→ Required work
Every line of the listing belongs in your answer exactly as written; the images do not.

→ Dataset content
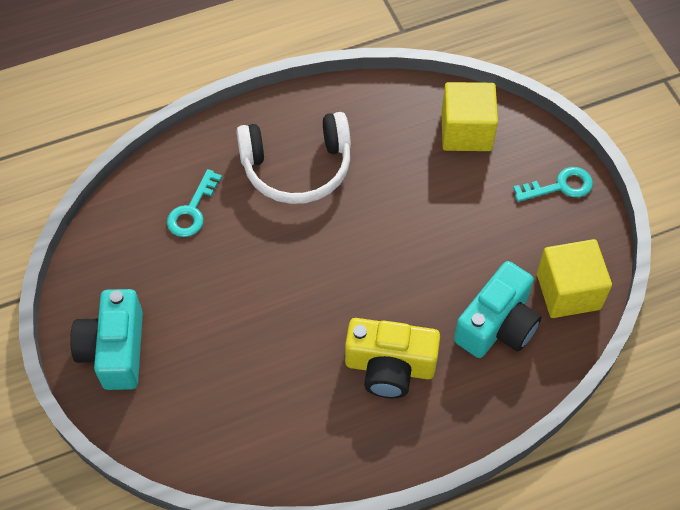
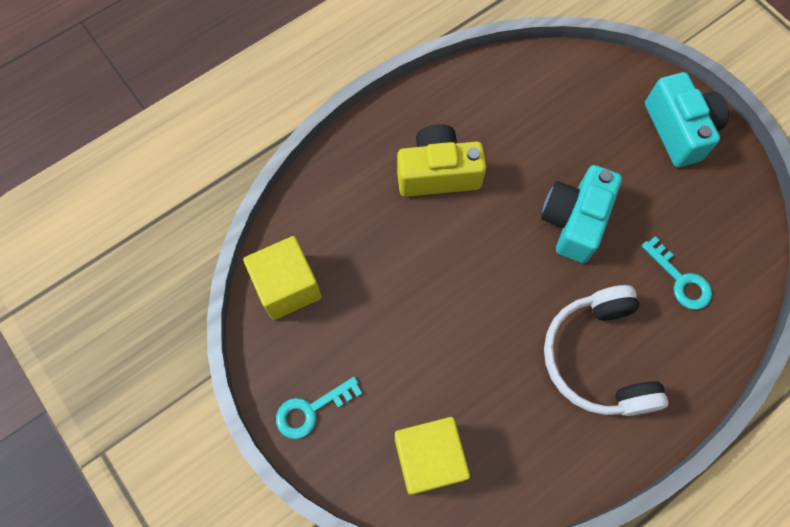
camera: 165 degrees right, 10 degrees up
turquoise key [167,169,222,237] -> turquoise key turned 135 degrees clockwise [642,236,712,310]
white headphones [236,112,351,204] -> white headphones turned 75 degrees counterclockwise [544,285,668,416]
turquoise camera [454,261,542,358] -> turquoise camera moved to [541,165,622,263]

→ Result below
camera: 165 degrees right, 10 degrees up
turquoise key [167,169,222,237] -> turquoise key turned 135 degrees clockwise [642,236,712,310]
white headphones [236,112,351,204] -> white headphones turned 75 degrees counterclockwise [544,285,668,416]
turquoise camera [454,261,542,358] -> turquoise camera moved to [541,165,622,263]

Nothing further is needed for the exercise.